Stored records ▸
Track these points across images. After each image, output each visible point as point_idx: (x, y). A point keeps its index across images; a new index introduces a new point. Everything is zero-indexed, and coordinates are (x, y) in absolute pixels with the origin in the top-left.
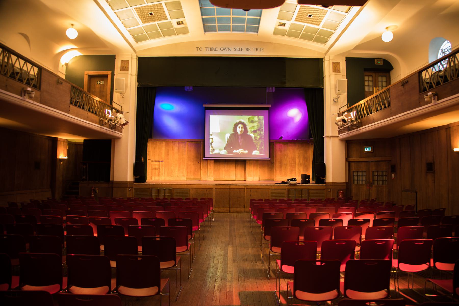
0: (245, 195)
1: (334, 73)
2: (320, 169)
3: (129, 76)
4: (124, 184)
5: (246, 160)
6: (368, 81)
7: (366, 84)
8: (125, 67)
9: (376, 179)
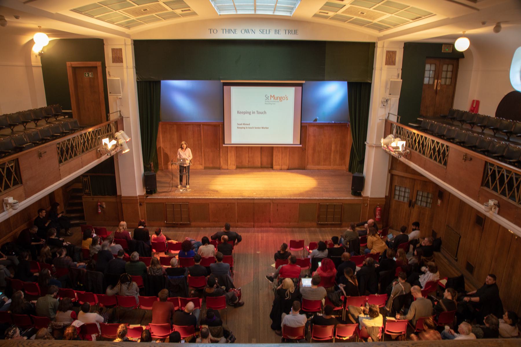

EXERCISE BRIEF ▸
Select every line of the rows above that contains the string "visible", with case counting.

CORRECT RESPONSE ▸
Track these points across images. After each image, output each visible point as point_idx: (x, y). A point keeps its index across images; a new index introduces a new point. Everything is zero-indexed, and coordinates are (x, y) in absolute pixels with the origin in the top-left.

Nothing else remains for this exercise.